Give back an exact copy of the lines in the records below, from the line that has "cyan ellipse at" through the line that has "yellow ellipse: moved 11 px right", and nothing besides.

Dataset excerpts:
◆ ◆ ◆ ◆
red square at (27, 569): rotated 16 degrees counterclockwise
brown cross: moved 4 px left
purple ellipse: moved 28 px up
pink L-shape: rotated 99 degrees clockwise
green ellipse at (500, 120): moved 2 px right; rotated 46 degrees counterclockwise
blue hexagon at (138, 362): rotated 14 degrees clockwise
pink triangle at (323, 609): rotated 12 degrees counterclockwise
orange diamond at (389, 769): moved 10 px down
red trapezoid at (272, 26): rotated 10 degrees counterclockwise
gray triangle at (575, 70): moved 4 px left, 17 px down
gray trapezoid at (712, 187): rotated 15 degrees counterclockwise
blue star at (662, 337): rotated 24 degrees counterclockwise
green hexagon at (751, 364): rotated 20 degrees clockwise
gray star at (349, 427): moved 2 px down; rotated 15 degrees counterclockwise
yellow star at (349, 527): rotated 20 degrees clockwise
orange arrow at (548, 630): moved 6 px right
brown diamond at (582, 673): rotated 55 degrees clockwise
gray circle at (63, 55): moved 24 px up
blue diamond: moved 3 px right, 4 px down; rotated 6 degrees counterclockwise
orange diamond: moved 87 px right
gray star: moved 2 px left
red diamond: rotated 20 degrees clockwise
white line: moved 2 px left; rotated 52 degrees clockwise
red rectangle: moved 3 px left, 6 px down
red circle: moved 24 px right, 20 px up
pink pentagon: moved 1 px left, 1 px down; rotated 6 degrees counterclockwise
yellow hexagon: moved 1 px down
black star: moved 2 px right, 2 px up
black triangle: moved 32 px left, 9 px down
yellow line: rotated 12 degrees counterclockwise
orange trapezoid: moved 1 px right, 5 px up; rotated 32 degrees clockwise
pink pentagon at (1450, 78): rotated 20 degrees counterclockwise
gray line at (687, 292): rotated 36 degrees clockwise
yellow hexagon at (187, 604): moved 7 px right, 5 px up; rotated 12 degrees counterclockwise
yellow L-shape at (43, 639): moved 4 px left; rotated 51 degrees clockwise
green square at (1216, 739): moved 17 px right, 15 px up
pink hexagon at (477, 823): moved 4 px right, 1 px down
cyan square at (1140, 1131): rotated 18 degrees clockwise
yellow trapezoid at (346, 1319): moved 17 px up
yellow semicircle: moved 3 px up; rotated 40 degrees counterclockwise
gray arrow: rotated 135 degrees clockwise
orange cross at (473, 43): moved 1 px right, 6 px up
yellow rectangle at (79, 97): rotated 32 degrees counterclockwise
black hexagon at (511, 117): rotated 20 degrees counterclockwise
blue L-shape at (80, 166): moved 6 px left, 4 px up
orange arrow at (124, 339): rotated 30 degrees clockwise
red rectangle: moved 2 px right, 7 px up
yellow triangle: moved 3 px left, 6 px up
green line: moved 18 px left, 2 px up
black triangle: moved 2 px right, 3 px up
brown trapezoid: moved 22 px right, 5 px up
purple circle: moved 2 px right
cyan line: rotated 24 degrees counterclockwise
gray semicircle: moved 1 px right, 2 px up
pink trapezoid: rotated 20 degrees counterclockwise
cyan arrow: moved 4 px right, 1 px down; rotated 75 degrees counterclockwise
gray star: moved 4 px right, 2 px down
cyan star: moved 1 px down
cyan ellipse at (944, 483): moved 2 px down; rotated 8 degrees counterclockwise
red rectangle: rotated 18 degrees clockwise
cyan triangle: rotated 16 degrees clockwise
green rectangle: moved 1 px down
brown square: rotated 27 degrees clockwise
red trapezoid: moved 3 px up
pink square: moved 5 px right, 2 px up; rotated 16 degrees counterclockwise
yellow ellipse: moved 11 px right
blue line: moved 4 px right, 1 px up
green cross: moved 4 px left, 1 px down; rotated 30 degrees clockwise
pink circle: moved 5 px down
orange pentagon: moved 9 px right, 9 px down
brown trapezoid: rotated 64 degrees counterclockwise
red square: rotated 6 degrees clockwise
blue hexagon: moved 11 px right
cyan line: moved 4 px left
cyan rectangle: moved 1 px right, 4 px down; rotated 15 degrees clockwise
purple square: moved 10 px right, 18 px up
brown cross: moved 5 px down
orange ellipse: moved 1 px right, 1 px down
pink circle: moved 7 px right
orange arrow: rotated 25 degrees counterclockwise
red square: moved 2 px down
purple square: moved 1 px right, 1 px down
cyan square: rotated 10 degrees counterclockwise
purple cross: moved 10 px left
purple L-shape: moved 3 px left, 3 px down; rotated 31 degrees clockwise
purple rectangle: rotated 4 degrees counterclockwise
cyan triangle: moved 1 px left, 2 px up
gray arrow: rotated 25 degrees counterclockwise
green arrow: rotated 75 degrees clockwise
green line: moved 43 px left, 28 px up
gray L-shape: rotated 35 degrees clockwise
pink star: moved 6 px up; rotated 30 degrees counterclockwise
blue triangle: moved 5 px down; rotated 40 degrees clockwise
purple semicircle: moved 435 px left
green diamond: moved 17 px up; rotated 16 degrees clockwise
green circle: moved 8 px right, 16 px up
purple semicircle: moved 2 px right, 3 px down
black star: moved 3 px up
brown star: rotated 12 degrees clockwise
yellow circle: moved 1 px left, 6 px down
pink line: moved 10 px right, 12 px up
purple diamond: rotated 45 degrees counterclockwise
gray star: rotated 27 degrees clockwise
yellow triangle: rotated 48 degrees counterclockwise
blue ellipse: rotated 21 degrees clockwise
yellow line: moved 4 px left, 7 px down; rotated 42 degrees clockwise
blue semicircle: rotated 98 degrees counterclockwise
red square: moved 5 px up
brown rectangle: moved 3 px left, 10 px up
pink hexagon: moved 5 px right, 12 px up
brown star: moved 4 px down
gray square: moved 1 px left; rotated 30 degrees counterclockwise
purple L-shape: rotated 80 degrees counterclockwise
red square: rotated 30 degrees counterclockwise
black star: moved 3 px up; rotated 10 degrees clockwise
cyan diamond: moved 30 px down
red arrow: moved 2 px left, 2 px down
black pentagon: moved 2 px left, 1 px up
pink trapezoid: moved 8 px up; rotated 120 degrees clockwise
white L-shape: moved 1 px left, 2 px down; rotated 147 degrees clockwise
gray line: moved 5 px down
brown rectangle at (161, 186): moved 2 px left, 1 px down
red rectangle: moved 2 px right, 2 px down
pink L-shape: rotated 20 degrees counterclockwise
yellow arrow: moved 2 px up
◆ ◆ ◆ ◆
Task solution:
cyan ellipse at (944, 483): moved 2 px down; rotated 8 degrees counterclockwise
red rectangle: rotated 18 degrees clockwise
cyan triangle: rotated 16 degrees clockwise
green rectangle: moved 1 px down
brown square: rotated 27 degrees clockwise
red trapezoid: moved 3 px up
pink square: moved 5 px right, 2 px up; rotated 16 degrees counterclockwise
yellow ellipse: moved 11 px right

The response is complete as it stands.